[STORED ROWS start]

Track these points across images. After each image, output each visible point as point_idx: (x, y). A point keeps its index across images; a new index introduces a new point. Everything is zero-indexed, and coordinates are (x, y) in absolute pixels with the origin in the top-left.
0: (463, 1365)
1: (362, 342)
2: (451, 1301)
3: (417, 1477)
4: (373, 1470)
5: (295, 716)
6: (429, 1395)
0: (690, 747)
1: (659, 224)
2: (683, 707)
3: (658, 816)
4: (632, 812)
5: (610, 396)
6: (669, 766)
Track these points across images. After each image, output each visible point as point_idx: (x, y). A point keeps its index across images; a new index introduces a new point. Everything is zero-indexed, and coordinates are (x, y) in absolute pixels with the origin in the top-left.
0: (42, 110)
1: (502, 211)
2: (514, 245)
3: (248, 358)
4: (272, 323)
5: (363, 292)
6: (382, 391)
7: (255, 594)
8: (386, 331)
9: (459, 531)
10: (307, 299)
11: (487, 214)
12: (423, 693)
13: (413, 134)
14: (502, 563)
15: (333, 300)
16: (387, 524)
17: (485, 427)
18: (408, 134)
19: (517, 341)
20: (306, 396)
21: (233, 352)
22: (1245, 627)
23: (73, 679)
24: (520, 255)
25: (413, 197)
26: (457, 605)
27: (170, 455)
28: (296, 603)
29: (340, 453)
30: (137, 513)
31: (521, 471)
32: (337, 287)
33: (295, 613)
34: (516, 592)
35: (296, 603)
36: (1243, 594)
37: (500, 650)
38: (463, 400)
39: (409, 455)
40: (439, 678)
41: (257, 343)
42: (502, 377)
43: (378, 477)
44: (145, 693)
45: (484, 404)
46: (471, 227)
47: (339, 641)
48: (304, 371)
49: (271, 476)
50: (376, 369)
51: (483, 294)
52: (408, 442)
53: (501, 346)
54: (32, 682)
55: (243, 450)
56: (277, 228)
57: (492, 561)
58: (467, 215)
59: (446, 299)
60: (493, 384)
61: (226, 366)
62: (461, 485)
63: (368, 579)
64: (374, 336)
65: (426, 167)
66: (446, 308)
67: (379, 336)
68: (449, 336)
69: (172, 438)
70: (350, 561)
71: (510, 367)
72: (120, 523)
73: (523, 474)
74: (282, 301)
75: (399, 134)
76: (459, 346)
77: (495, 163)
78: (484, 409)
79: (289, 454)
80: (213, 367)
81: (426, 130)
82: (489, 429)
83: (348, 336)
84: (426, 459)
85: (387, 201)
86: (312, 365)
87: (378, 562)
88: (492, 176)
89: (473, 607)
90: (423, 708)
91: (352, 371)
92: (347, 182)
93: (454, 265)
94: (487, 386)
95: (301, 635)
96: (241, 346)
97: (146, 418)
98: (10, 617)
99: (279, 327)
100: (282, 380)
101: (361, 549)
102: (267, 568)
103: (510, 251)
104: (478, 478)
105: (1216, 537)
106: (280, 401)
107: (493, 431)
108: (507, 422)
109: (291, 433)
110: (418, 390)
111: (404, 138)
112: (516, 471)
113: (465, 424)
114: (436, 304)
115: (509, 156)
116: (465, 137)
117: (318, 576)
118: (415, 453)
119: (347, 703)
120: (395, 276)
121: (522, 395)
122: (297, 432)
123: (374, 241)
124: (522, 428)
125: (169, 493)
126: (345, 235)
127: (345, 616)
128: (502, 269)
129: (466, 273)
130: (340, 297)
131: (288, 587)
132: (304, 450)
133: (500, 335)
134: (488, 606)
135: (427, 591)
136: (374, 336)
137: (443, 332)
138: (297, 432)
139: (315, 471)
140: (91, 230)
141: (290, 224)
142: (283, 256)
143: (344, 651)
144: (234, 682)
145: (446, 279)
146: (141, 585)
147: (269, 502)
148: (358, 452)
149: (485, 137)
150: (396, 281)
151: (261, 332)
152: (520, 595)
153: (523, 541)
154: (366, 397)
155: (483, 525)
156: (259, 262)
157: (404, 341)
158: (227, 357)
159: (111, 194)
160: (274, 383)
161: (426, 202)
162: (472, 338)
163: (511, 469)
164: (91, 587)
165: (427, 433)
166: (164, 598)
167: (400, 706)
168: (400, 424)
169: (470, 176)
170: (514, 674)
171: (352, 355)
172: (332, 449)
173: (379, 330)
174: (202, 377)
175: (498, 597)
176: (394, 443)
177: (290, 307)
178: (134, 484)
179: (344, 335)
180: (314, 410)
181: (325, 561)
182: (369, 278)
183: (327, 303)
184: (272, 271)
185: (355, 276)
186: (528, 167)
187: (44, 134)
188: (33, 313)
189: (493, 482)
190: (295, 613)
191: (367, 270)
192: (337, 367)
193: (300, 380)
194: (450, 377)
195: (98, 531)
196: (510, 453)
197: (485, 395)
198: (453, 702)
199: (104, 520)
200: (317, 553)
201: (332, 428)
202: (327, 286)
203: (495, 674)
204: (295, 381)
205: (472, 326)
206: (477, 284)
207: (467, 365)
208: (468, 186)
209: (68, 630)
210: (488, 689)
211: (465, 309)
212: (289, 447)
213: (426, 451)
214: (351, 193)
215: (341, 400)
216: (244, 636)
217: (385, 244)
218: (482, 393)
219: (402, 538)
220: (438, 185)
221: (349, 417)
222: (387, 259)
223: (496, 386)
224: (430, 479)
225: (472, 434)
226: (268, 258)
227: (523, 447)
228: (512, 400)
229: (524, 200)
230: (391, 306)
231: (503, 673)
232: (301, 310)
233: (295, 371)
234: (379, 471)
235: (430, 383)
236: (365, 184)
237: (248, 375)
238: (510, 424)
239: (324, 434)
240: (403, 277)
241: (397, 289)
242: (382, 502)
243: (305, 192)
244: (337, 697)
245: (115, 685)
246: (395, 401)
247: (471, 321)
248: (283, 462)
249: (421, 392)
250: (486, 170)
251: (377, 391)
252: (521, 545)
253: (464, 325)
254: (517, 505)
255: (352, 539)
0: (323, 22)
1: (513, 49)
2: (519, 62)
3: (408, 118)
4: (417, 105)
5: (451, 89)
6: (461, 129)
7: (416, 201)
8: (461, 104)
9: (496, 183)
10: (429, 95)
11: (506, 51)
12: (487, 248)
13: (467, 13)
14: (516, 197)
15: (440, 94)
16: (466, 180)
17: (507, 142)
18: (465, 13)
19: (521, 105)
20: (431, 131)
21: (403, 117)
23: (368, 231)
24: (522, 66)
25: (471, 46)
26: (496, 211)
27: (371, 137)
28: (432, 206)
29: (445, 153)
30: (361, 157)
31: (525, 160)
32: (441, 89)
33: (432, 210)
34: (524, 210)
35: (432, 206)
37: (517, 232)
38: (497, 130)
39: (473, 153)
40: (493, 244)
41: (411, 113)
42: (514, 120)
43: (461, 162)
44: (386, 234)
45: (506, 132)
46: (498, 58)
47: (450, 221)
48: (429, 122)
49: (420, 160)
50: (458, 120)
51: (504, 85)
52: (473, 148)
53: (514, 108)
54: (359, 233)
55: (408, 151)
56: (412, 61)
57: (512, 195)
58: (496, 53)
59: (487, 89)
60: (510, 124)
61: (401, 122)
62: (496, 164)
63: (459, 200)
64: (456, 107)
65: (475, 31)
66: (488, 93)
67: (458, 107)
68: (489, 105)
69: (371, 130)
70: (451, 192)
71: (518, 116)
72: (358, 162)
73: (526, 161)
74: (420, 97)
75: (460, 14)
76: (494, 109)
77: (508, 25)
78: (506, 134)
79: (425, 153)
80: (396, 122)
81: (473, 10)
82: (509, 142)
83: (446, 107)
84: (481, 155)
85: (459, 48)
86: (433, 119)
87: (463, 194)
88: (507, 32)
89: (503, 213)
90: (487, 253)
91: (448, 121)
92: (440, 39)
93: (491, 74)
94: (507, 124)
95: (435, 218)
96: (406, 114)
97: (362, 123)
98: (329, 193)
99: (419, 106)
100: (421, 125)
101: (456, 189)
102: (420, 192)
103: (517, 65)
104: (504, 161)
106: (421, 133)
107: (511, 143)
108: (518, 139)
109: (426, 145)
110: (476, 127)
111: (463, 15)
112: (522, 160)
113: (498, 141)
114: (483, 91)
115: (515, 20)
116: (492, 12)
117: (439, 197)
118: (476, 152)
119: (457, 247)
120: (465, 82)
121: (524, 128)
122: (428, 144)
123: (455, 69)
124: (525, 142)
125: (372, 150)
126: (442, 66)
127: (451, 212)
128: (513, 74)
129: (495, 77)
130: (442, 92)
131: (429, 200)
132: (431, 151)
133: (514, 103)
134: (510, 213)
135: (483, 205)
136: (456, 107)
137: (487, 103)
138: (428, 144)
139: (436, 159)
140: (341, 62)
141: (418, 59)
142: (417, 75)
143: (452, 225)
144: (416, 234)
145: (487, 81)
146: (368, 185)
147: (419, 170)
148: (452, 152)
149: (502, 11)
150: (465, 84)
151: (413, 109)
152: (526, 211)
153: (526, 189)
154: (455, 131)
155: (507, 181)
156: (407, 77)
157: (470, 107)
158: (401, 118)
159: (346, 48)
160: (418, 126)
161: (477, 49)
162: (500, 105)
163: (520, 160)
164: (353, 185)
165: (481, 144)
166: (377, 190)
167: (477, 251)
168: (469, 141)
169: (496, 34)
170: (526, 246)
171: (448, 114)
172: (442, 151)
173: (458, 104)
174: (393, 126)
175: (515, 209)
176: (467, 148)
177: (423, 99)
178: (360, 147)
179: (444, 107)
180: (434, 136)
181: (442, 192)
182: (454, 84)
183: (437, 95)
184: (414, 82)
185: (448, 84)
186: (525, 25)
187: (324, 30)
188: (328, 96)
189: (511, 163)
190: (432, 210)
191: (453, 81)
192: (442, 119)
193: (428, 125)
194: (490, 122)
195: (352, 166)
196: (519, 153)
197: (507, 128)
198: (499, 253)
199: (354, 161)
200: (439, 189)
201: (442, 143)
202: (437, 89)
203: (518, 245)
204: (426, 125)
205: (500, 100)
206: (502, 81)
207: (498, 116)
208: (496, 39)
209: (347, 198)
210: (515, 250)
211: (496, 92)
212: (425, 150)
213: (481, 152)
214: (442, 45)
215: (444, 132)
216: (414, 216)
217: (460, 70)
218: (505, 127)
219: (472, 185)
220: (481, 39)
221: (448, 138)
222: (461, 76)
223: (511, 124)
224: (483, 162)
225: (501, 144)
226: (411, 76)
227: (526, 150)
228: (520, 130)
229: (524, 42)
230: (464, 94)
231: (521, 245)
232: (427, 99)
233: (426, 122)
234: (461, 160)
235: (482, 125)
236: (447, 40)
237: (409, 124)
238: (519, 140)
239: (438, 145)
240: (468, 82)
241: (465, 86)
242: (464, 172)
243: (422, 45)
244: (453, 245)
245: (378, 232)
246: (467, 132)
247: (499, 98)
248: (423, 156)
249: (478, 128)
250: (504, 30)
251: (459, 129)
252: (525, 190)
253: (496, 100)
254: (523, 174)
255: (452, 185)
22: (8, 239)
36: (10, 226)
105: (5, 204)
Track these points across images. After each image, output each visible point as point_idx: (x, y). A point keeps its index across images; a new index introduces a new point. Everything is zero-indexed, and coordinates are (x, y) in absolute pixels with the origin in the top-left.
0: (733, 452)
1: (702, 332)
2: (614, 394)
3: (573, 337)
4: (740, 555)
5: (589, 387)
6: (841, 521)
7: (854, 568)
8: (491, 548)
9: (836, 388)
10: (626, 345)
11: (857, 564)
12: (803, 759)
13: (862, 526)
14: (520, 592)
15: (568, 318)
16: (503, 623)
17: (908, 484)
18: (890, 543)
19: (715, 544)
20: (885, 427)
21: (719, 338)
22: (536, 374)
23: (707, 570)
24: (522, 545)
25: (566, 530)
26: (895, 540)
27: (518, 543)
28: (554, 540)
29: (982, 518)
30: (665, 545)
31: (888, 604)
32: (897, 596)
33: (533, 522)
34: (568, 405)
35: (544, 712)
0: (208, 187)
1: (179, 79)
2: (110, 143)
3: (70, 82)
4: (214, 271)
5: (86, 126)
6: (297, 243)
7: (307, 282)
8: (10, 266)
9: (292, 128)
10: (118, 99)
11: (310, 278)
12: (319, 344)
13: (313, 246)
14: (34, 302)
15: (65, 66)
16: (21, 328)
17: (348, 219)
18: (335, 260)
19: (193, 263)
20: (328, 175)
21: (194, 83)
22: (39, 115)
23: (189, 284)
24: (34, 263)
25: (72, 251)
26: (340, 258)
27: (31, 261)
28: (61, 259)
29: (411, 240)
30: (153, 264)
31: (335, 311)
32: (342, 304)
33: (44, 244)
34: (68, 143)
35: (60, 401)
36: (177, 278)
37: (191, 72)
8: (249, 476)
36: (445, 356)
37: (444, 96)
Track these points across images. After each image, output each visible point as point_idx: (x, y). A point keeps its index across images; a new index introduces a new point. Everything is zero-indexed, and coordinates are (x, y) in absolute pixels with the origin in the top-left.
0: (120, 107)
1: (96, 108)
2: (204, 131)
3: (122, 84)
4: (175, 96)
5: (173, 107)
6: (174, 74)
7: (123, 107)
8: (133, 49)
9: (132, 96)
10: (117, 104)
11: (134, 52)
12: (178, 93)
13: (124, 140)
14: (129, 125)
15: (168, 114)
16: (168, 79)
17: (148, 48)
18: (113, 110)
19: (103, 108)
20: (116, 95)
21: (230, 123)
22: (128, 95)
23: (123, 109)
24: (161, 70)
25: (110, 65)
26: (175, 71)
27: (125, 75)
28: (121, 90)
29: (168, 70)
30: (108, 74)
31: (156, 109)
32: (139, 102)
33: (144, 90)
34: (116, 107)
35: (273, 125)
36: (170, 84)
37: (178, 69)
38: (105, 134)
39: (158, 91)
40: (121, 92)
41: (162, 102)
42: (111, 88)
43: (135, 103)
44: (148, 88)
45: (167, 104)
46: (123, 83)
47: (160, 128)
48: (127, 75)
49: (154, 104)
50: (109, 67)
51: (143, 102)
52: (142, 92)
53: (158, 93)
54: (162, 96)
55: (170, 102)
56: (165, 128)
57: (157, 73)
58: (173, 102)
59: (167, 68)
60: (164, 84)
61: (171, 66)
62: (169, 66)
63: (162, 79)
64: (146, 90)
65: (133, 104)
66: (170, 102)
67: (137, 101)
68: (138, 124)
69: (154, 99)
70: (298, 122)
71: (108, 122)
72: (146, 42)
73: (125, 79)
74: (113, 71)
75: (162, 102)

[STORED ROWS end]

BRIEF: Give again the lines of the material from the one containing "36: (177, 278)" through the end of the material, inclusive, substituting "screen pixels" for "absolute pixels" and leaving everything else unchanged.

EXERCISE ANSWER:
36: (177, 278)
37: (191, 72)
8: (249, 476)
36: (445, 356)
37: (444, 96)
Track these points across images. After each image, output each visible point as point_idx: (x, y). A point keeps its index across images; a new index introduces a new point. Everything is zero-indexed, and coordinates are (x, y) in screen pixels with the origin in the top-left.
0: (120, 107)
1: (96, 108)
2: (204, 131)
3: (122, 84)
4: (175, 96)
5: (173, 107)
6: (174, 74)
7: (123, 107)
8: (133, 49)
9: (132, 96)
10: (117, 104)
11: (134, 52)
12: (178, 93)
13: (124, 140)
14: (129, 125)
15: (168, 114)
16: (168, 79)
17: (148, 48)
18: (113, 110)
19: (103, 108)
20: (116, 95)
21: (230, 123)
22: (128, 95)
23: (123, 109)
24: (161, 70)
25: (110, 65)
26: (175, 71)
27: (125, 75)
28: (121, 90)
29: (168, 70)
30: (108, 74)
31: (156, 109)
32: (139, 102)
33: (144, 90)
34: (116, 107)
35: (273, 125)
36: (170, 84)
37: (178, 69)
38: (105, 134)
39: (158, 91)
40: (121, 92)
41: (162, 102)
42: (111, 88)
43: (135, 103)
44: (148, 88)
45: (167, 104)
46: (123, 83)
47: (160, 128)
48: (127, 75)
49: (154, 104)
50: (109, 67)
51: (143, 102)
52: (142, 92)
53: (158, 93)
54: (162, 96)
55: (170, 102)
56: (165, 128)
57: (157, 73)
58: (173, 102)
59: (167, 68)
60: (164, 84)
61: (171, 66)
62: (169, 66)
63: (162, 79)
64: (146, 90)
65: (133, 104)
66: (170, 102)
67: (137, 101)
68: (138, 124)
69: (154, 99)
70: (298, 122)
71: (108, 122)
72: (146, 42)
73: (125, 79)
74: (113, 71)
75: (162, 102)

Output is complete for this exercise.